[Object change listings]
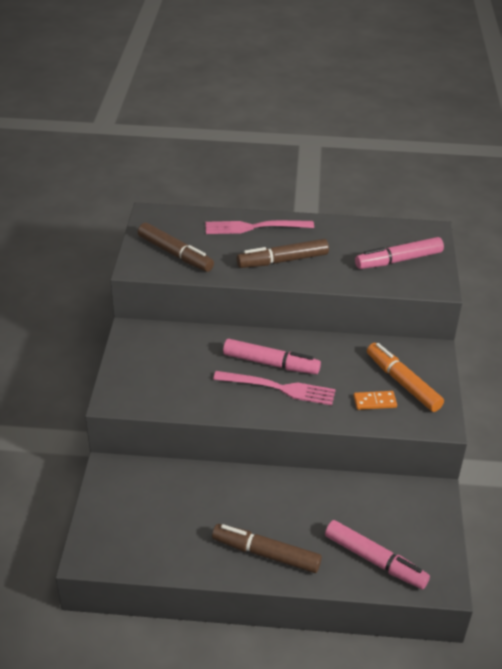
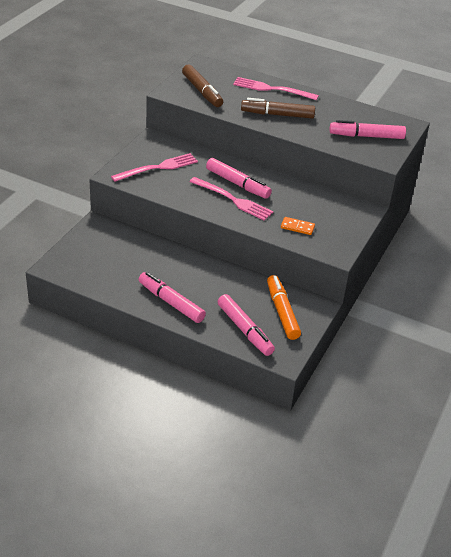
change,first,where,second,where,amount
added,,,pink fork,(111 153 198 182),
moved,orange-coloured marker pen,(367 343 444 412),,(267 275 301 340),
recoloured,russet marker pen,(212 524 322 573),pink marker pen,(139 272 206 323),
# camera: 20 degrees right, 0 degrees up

*ASSIGNED TASK:* Please give the data again unaltered, leaving out any images.

*SOLUTION FOR THIS TASK:*
change,first,where,second,where,amount
added,,,pink fork,(111 153 198 182),
moved,orange-coloured marker pen,(367 343 444 412),,(267 275 301 340),
recoloured,russet marker pen,(212 524 322 573),pink marker pen,(139 272 206 323),
# camera: 20 degrees right, 0 degrees up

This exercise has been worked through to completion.